[Items from a data source]
• • • •

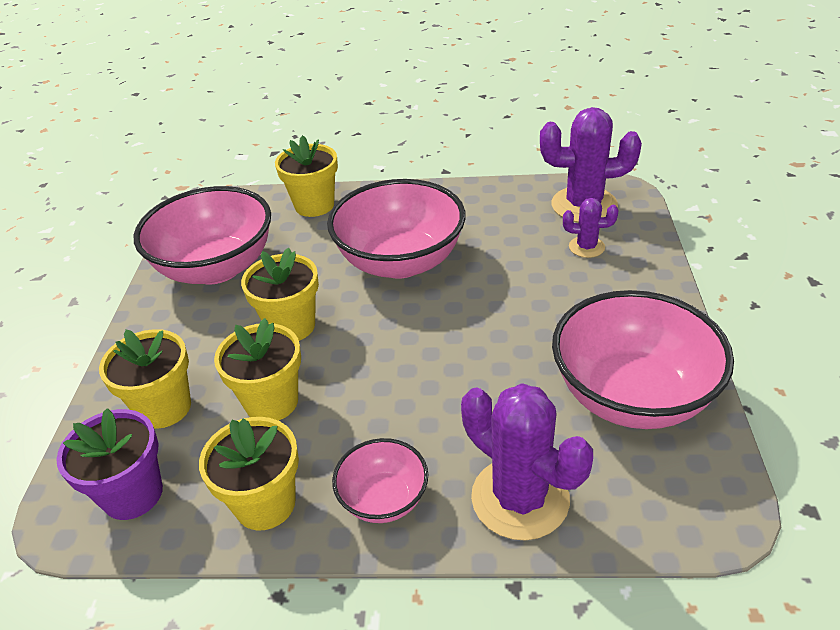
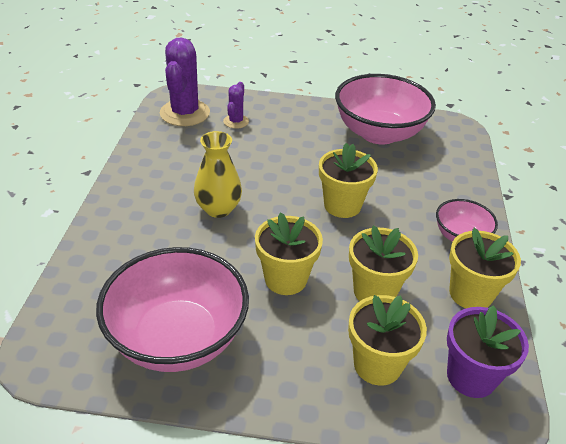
camera: 90 degrees left, 0 degrees up
(314, 205) = (98, 259): yellow flower pot -> yellow flower pot (342, 205)
(400, 261) = (218, 209): pink bowl -> yellow vase
(520, 498) = (454, 183): purple cactus -> none

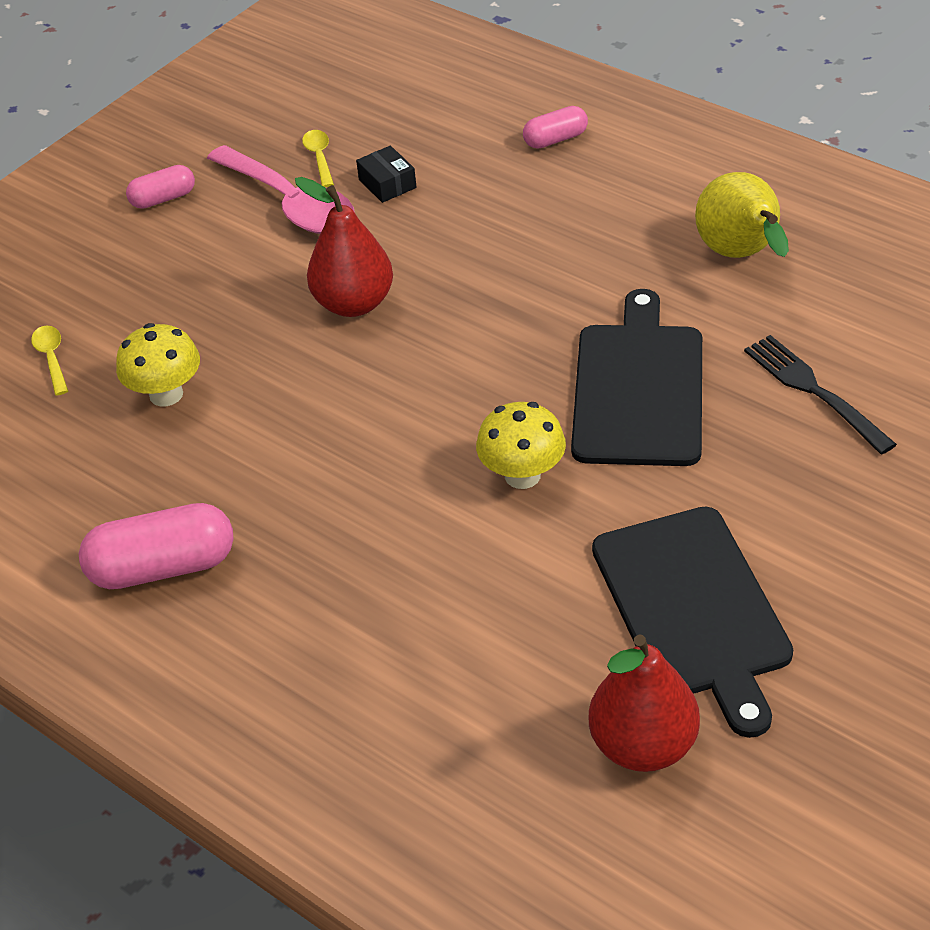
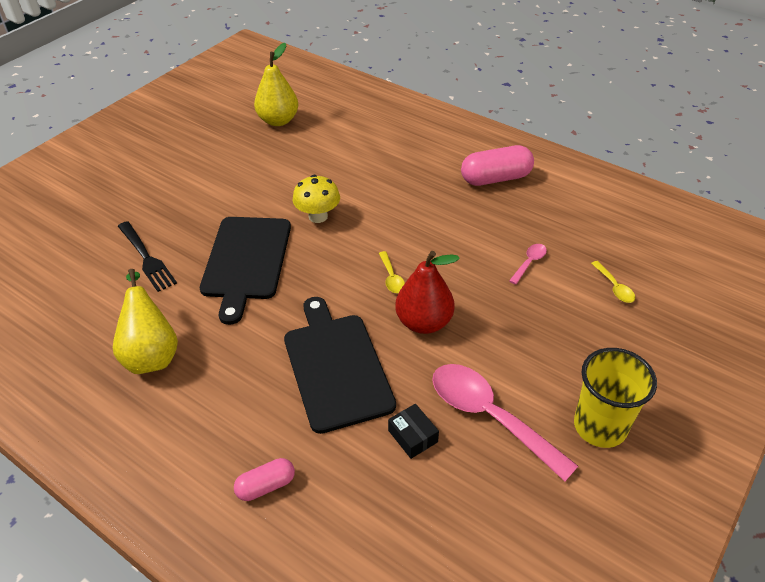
camera: 175 degrees right, 0 degrees up
(163, 198) = (600, 426): pink capsule -> yellow cup
(166, 394) = (529, 263): yellow mushroom -> pink spoon
(319, 157) = (477, 471): yellow spoon -> yellow spoon (391, 277)
(643, 745) = (278, 120): red pear -> yellow pear
(693, 609) = (246, 162): black cutting board -> black cutting board (336, 367)

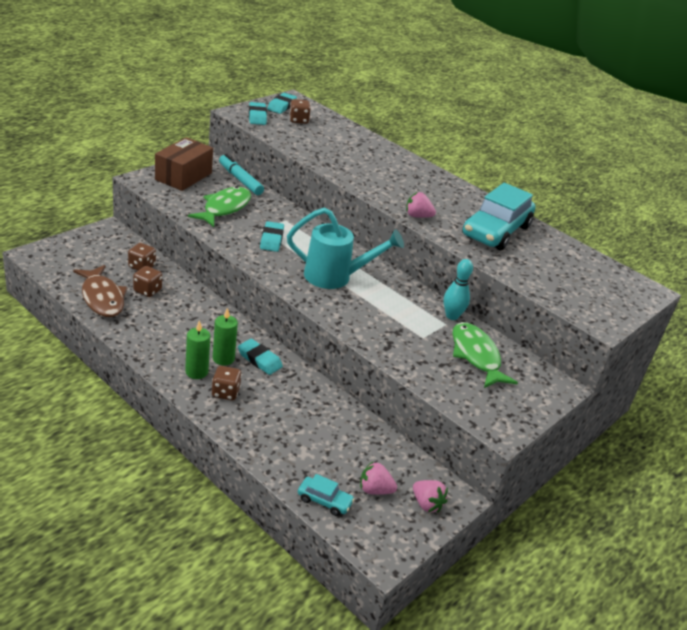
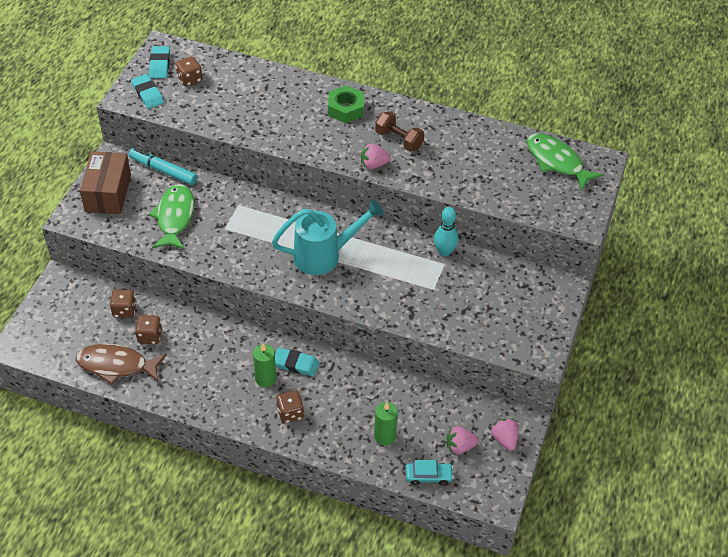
camera: 20 degrees left, 15 degrees up
(102, 298) = (116, 365): brown fish -> brown fish turned 150 degrees clockwise
(196, 372) = (253, 404): green candle -> green candle (384, 436)
(271, 239) = (242, 237): turquoise eraser -> none
(418, 177) = (345, 109): none -> green nut
(426, 504) = (504, 439): pink strawberry -> pink strawberry turned 135 degrees counterclockwise
(453, 210) = (399, 140): none -> brown dumbbell
(476, 356) = (485, 287): green fish -> green fish (556, 162)
(496, 231) = (448, 150): turquoise car -> none

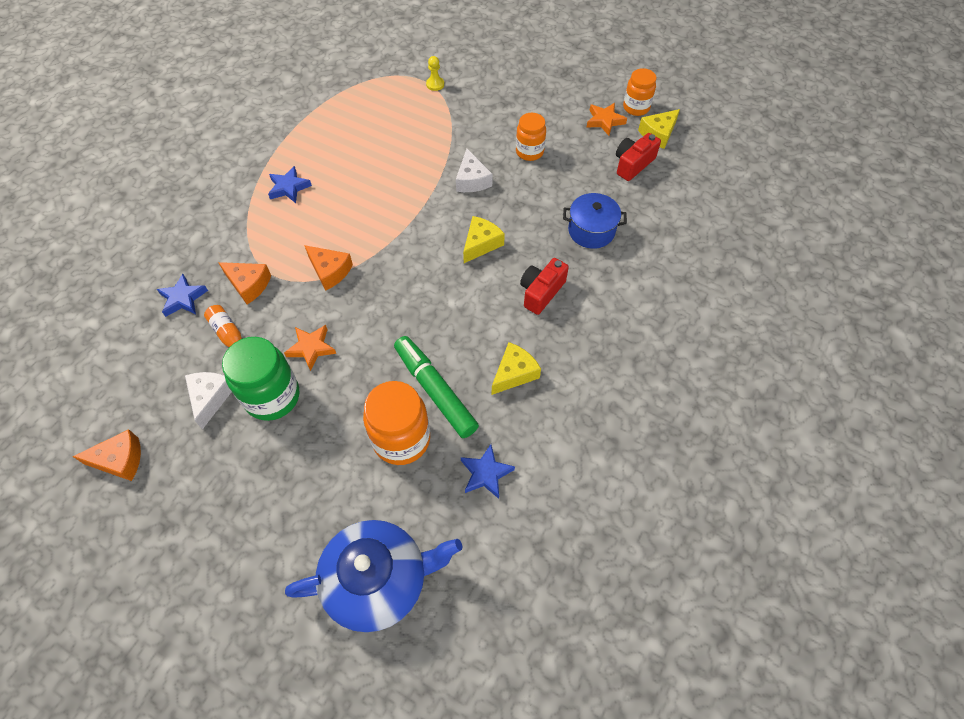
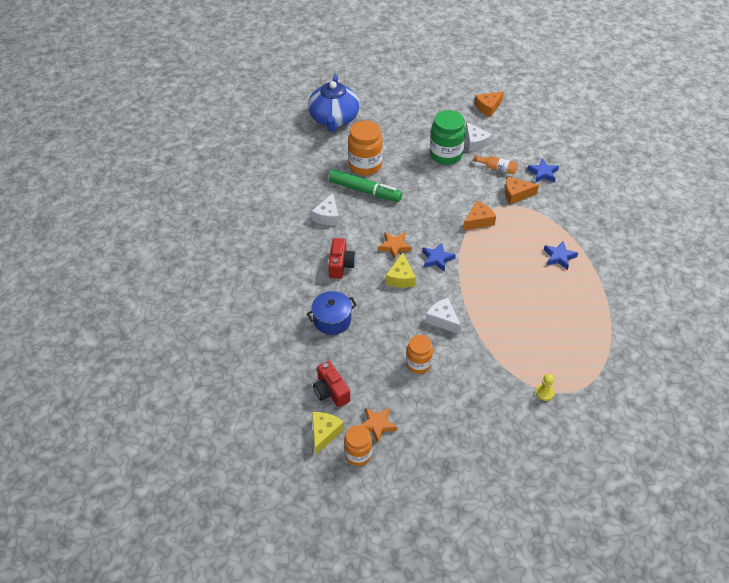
camera: 150 degrees right, 10 degrees down
(311, 348) = (448, 181): orange star -> orange star (394, 246)
(330, 271) = (478, 221): orange cheese -> orange cheese turned 135 degrees clockwise
(378, 580) = (334, 119): blue teapot -> blue teapot turned 45 degrees counterclockwise
(486, 473) = (312, 170): blue star -> blue star (437, 259)
(514, 373) = (327, 216): yellow cheese -> white cheese
(633, 164) = (331, 391): red camera -> red camera turned 135 degrees clockwise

• • • •

**TO-DO ITEM**.
When copying from the data above, print only the lines from the line containing "(271, 239) = (242, 237): turquoise" to the line containing "(486, 473) = (312, 170): blue", exactly, and leave the pictures out.

**YOUR RESPONSE**.
(271, 239) = (242, 237): turquoise eraser -> none
(418, 177) = (345, 109): none -> green nut
(426, 504) = (504, 439): pink strawberry -> pink strawberry turned 135 degrees counterclockwise
(453, 210) = (399, 140): none -> brown dumbbell
(476, 356) = (485, 287): green fish -> green fish (556, 162)
(496, 231) = (448, 150): turquoise car -> none

camera: 150 degrees right, 10 degrees down
(311, 348) = (448, 181): orange star -> orange star (394, 246)
(330, 271) = (478, 221): orange cheese -> orange cheese turned 135 degrees clockwise
(378, 580) = (334, 119): blue teapot -> blue teapot turned 45 degrees counterclockwise
(486, 473) = (312, 170): blue star -> blue star (437, 259)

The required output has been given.